## RECORDS SUPPLIED
---------------

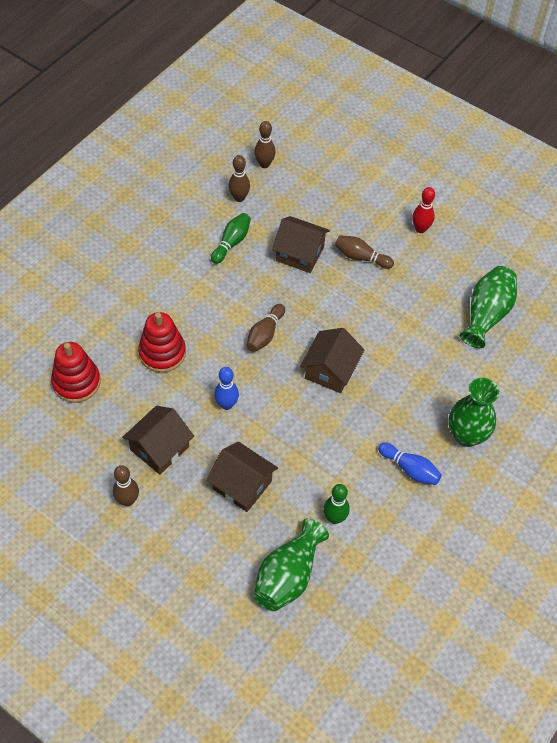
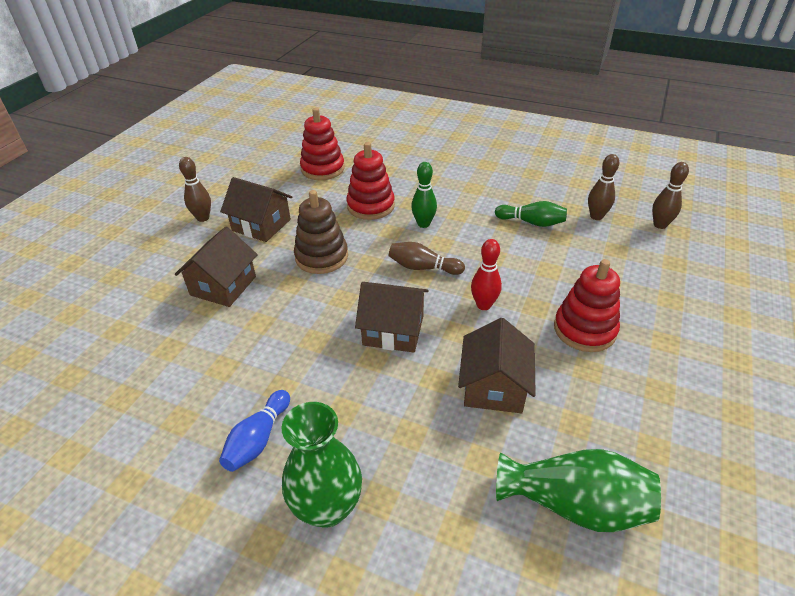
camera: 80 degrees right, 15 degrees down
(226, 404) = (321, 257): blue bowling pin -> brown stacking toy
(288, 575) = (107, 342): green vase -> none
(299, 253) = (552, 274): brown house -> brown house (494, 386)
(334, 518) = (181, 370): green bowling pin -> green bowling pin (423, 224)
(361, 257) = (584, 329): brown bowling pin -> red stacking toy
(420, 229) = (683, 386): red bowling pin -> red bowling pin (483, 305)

---------------

## ACTIVITY
Without carrying over any picture, write out the entries above once more, exactly.

## THE COMPLETED TASK
camera: 80 degrees right, 15 degrees down
(226, 404) = (321, 257): blue bowling pin -> brown stacking toy
(288, 575) = (107, 342): green vase -> none
(299, 253) = (552, 274): brown house -> brown house (494, 386)
(334, 518) = (181, 370): green bowling pin -> green bowling pin (423, 224)
(361, 257) = (584, 329): brown bowling pin -> red stacking toy
(420, 229) = (683, 386): red bowling pin -> red bowling pin (483, 305)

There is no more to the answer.